[Dataset excerpts]
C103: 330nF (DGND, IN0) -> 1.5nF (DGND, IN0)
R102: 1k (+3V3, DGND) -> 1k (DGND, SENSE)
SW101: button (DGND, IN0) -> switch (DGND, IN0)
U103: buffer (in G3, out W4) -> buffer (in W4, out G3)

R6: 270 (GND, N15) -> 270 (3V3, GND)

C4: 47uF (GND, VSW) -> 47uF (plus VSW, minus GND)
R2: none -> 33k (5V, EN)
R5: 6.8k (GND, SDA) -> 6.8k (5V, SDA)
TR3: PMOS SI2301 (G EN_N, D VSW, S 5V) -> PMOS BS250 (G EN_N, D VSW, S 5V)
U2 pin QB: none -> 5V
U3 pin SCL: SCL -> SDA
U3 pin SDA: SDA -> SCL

ACTIVITY.
Nothing but the lines from the one with "R2: none -> 33k (5V, EN)" through the final line of the records may appear in the answer, and each must be transcribed exactly.

SOLUTION BELOW.
R2: none -> 33k (5V, EN)
R5: 6.8k (GND, SDA) -> 6.8k (5V, SDA)
TR3: PMOS SI2301 (G EN_N, D VSW, S 5V) -> PMOS BS250 (G EN_N, D VSW, S 5V)
U2 pin QB: none -> 5V
U3 pin SCL: SCL -> SDA
U3 pin SDA: SDA -> SCL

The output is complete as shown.